## Records for the task

┏━━

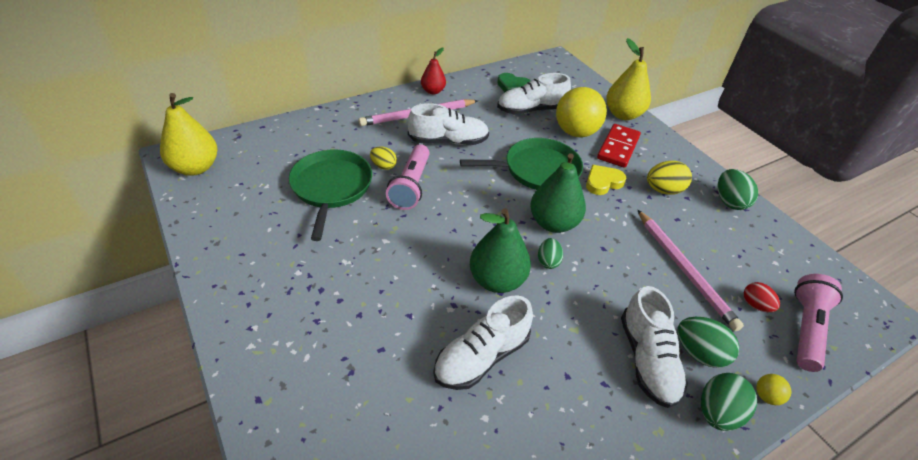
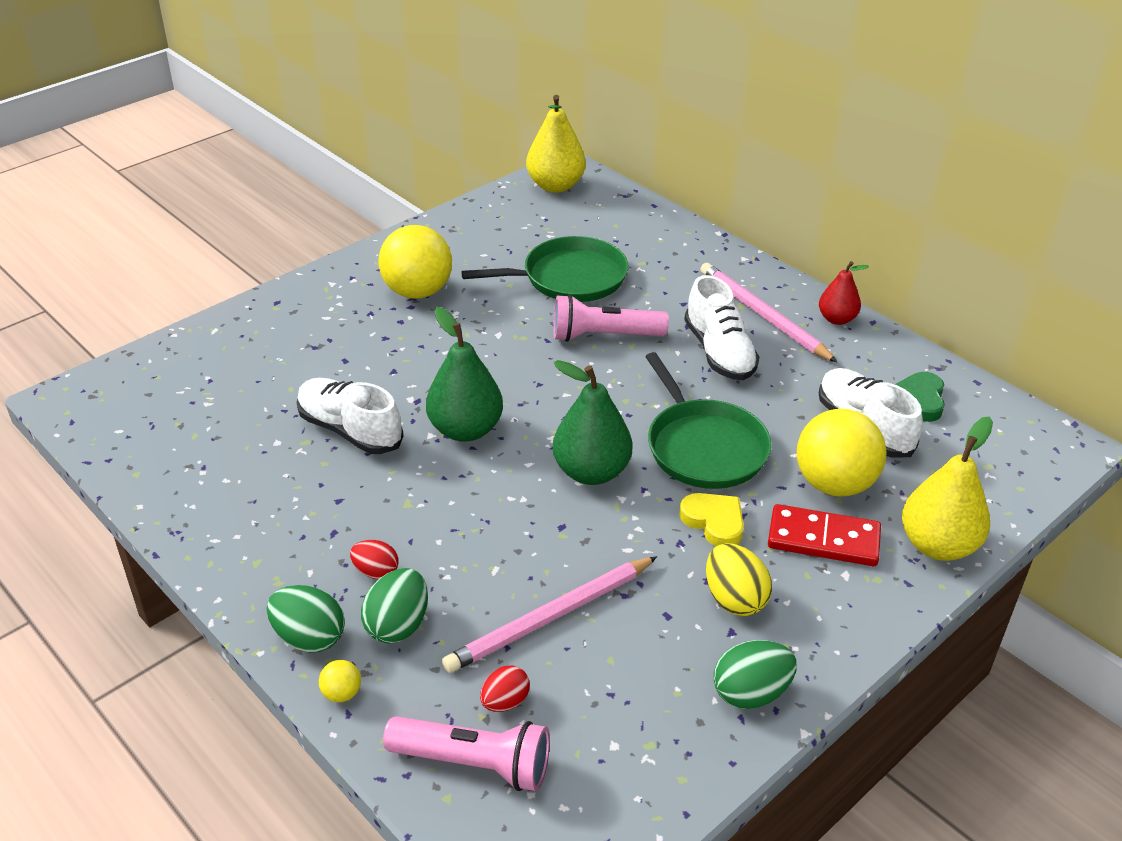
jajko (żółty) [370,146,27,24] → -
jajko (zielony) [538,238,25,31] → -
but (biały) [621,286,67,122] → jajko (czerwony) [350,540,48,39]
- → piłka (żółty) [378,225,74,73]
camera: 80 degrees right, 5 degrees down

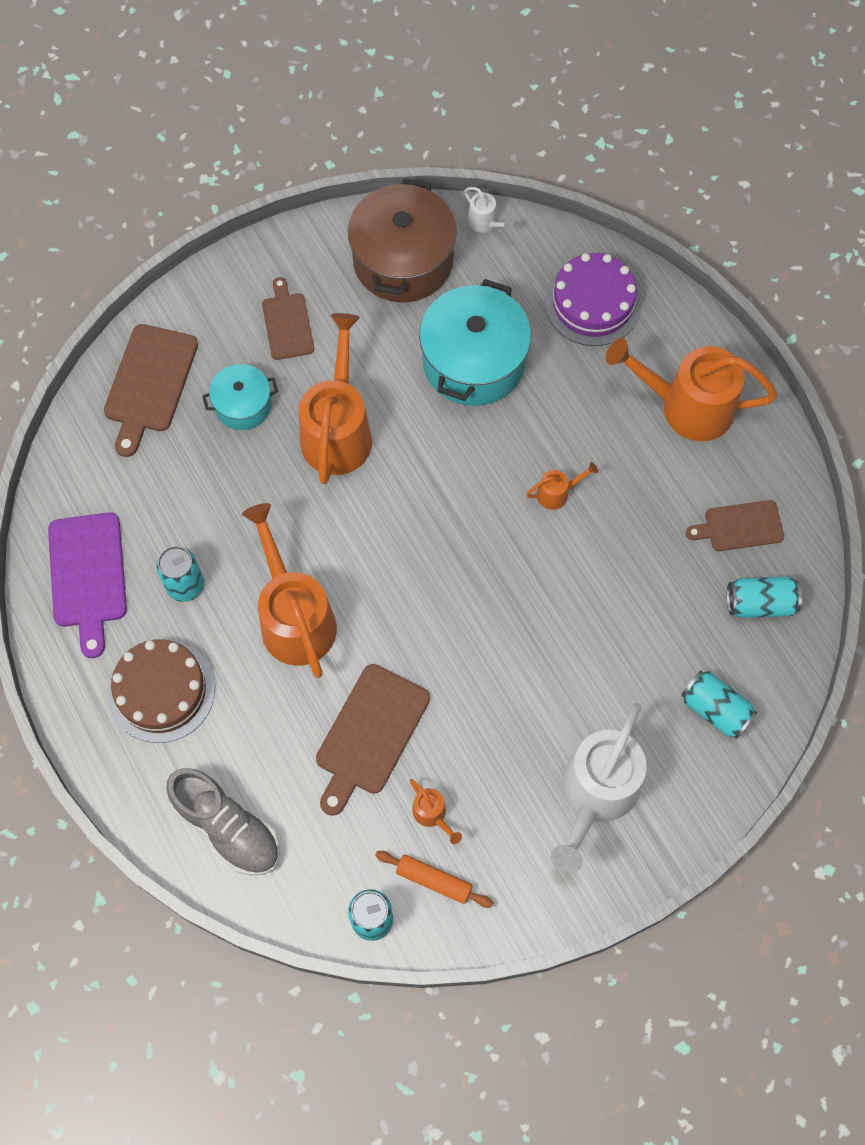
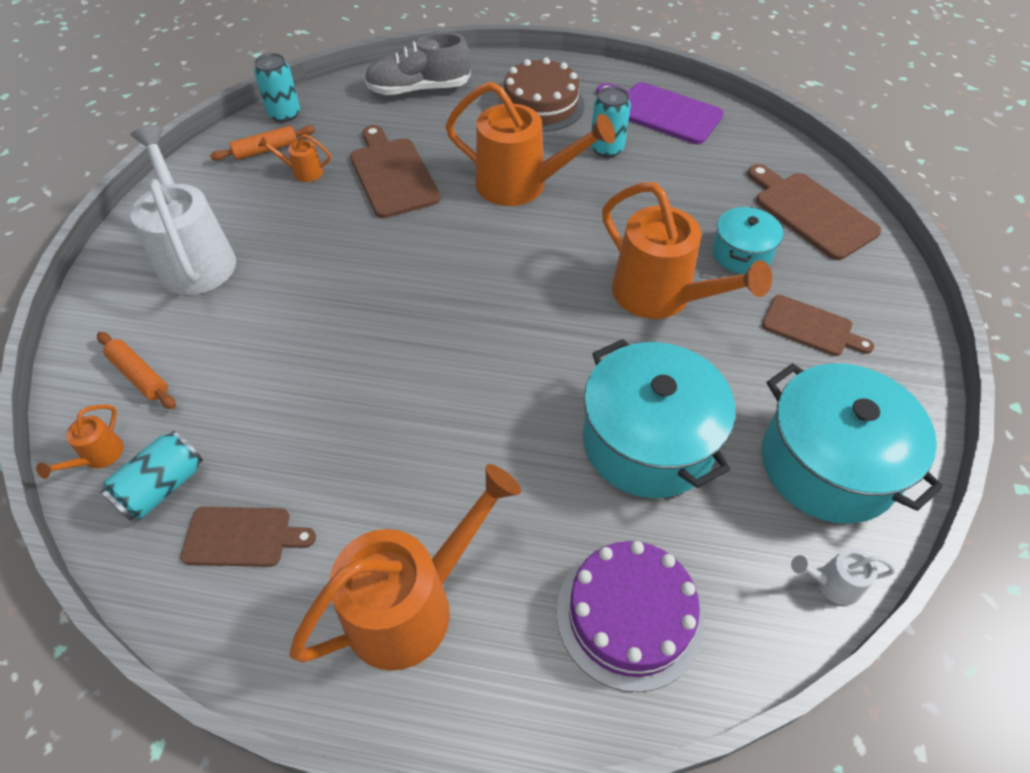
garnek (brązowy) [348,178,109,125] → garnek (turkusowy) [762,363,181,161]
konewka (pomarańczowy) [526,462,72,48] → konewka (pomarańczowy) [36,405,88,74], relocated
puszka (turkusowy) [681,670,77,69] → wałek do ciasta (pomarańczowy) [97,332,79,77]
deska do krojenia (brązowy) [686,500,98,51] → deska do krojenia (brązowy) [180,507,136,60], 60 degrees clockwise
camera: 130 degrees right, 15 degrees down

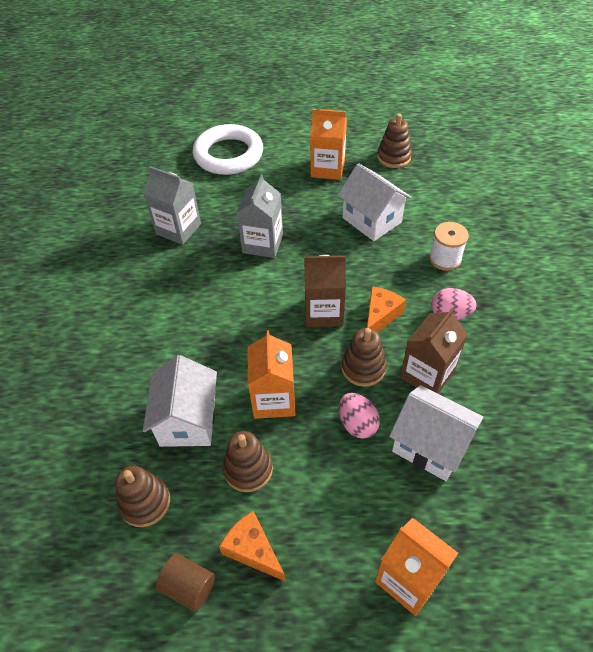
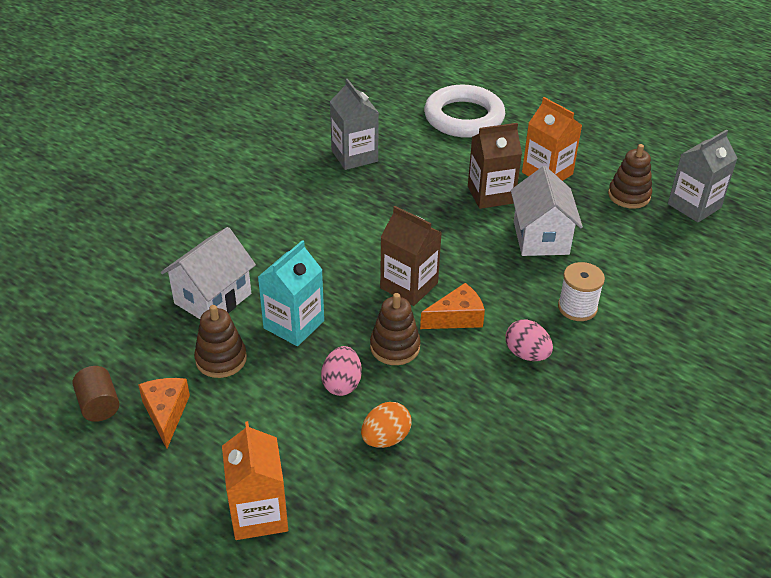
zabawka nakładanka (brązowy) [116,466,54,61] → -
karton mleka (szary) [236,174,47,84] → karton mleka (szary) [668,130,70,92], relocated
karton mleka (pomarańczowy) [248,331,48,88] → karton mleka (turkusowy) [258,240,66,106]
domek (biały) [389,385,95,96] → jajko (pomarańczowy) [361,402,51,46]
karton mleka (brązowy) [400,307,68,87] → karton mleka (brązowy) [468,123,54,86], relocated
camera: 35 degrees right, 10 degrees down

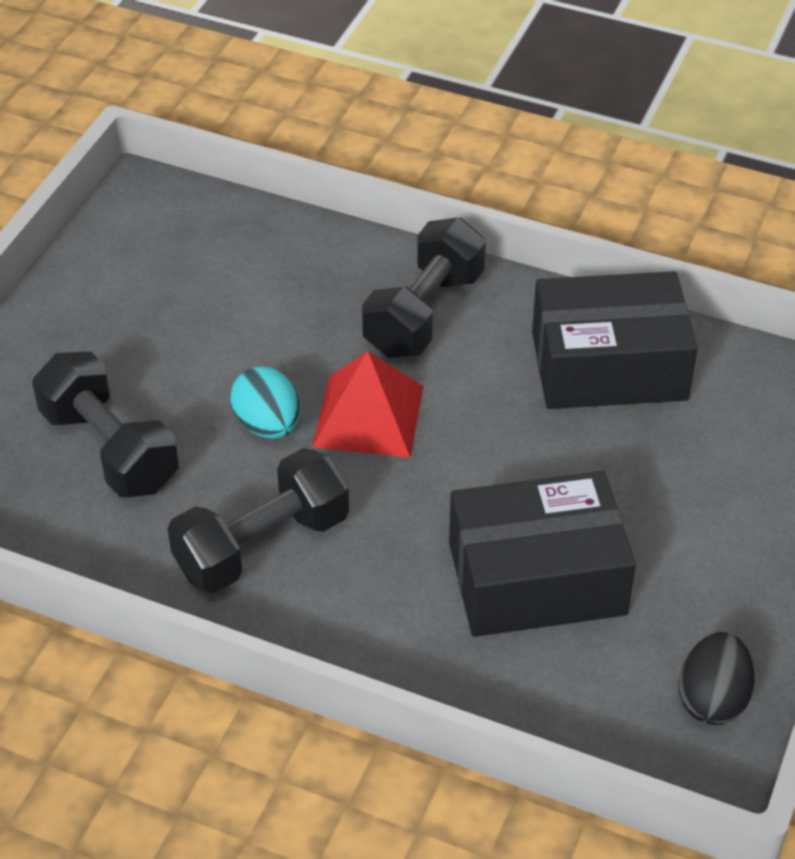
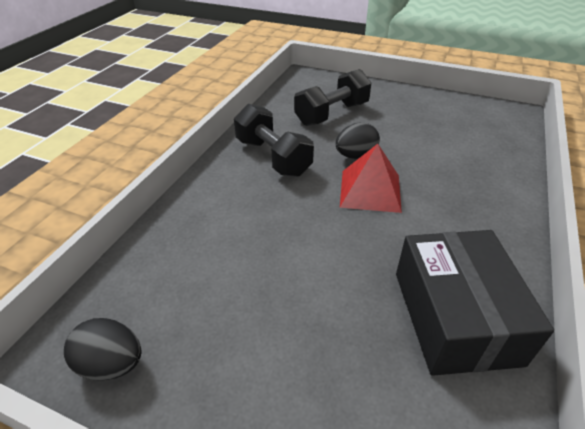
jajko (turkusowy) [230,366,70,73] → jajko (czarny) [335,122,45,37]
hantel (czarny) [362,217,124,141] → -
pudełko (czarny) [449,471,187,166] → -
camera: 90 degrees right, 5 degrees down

┗━━

Output the lines of the data exactly, starting at the first and ending with the line that has "- → piłka (żółty) [378,225,74,73]". Pictures are not part of it.

jajko (żółty) [370,146,27,24] → -
jajko (zielony) [538,238,25,31] → -
but (biały) [621,286,67,122] → jajko (czerwony) [350,540,48,39]
- → piłka (żółty) [378,225,74,73]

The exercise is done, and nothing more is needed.